> [ASSIGNMENT]:
Every record is to be printed exactly as written; pictures are to be omitted.
▼▼▼
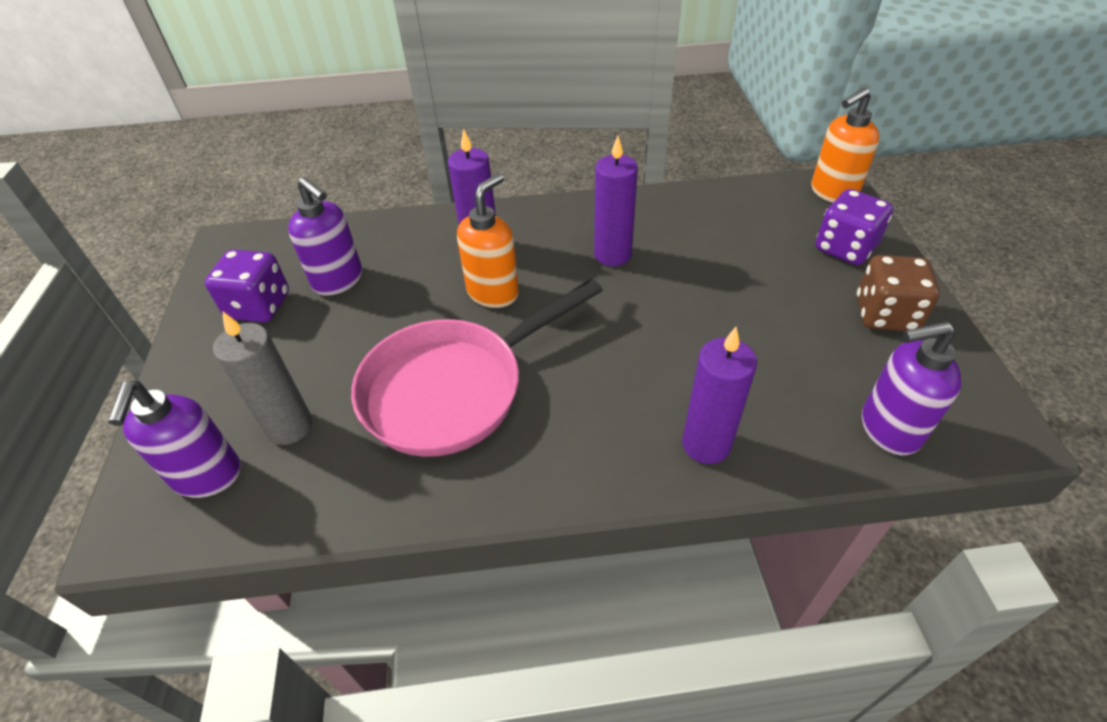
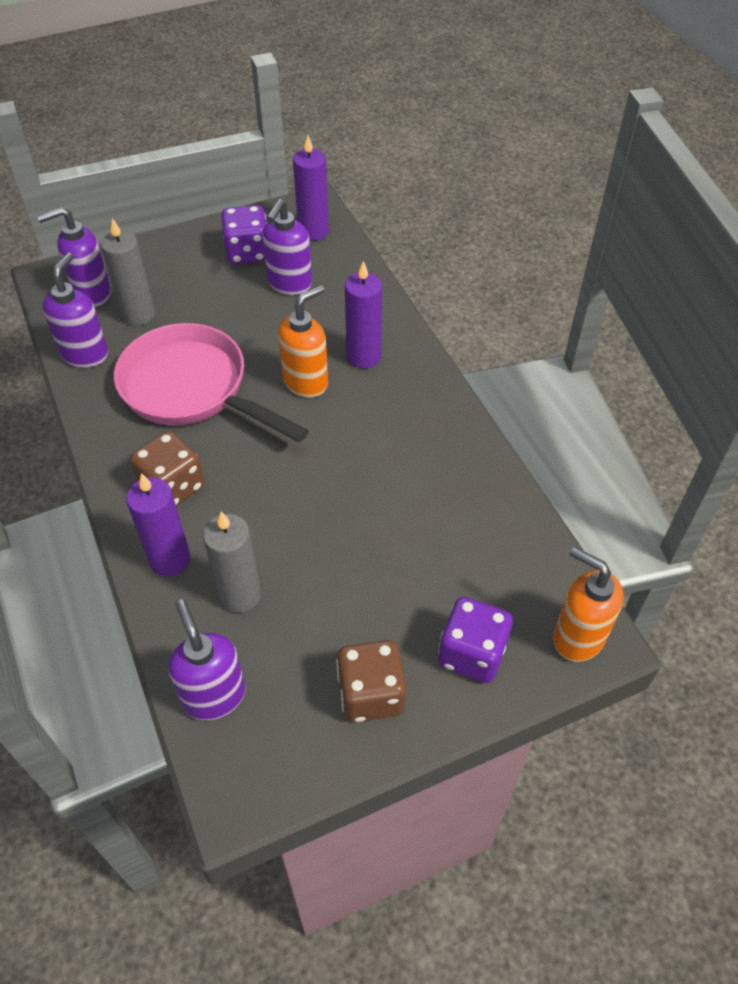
camera: 70 degrees right, 5 degrees up
(325, 497) = (85, 354): none -> purple soap dispenser
(493, 292) = (306, 382): orange soap dispenser -> orange soap dispenser turned 60 degrees counterclockwise
(599, 428) = (172, 486): none -> brown dice
(612, 255) = (386, 452): purple candle -> purple candle (313, 231)
(764, 389) = (240, 595): none -> grey candle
▲▲▲
> [TASK ANSWER]:
camera: 70 degrees right, 5 degrees up
(325, 497) = (85, 354): none -> purple soap dispenser
(493, 292) = (306, 382): orange soap dispenser -> orange soap dispenser turned 60 degrees counterclockwise
(599, 428) = (172, 486): none -> brown dice
(612, 255) = (386, 452): purple candle -> purple candle (313, 231)
(764, 389) = (240, 595): none -> grey candle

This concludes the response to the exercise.